## DIRECTIONS
Every entry, start to finish, should be printed verbatim without pictures.
----- TASK MATERIAL
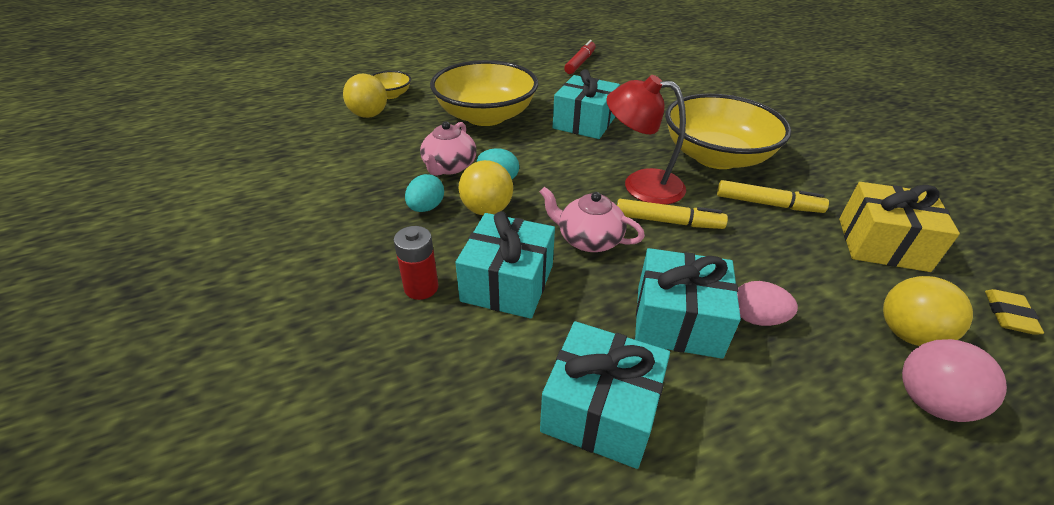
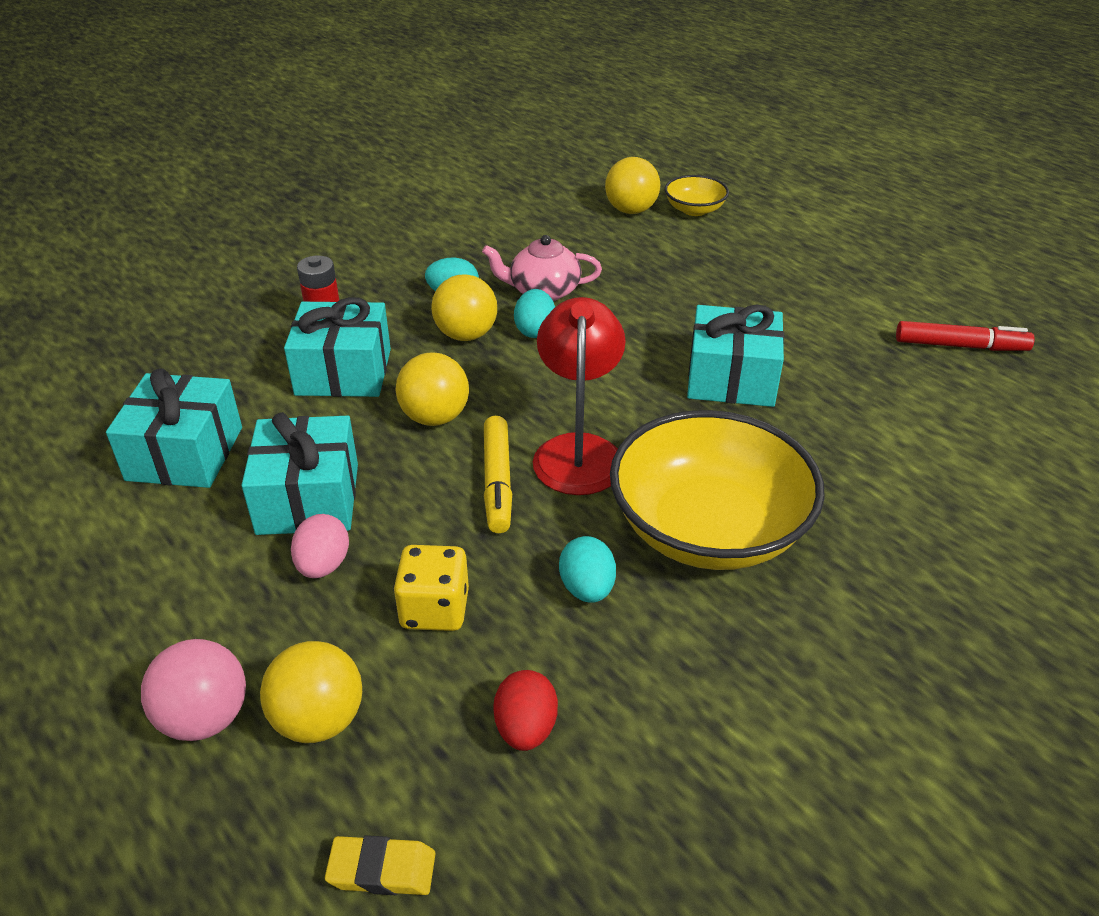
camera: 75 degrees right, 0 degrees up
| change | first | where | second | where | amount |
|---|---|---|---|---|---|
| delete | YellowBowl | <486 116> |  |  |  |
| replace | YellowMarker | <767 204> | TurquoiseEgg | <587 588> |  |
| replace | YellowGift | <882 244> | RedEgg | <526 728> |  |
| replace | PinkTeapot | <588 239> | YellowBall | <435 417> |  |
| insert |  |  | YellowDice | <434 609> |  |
----------
## OUTPUT OF THE EXERCISE
camera: 75 degrees right, 0 degrees up
| change | first | where | second | where | amount |
|---|---|---|---|---|---|
| delete | YellowBowl | <486 116> |  |  |  |
| replace | YellowMarker | <767 204> | TurquoiseEgg | <587 588> |  |
| replace | YellowGift | <882 244> | RedEgg | <526 728> |  |
| replace | PinkTeapot | <588 239> | YellowBall | <435 417> |  |
| insert |  |  | YellowDice | <434 609> |  |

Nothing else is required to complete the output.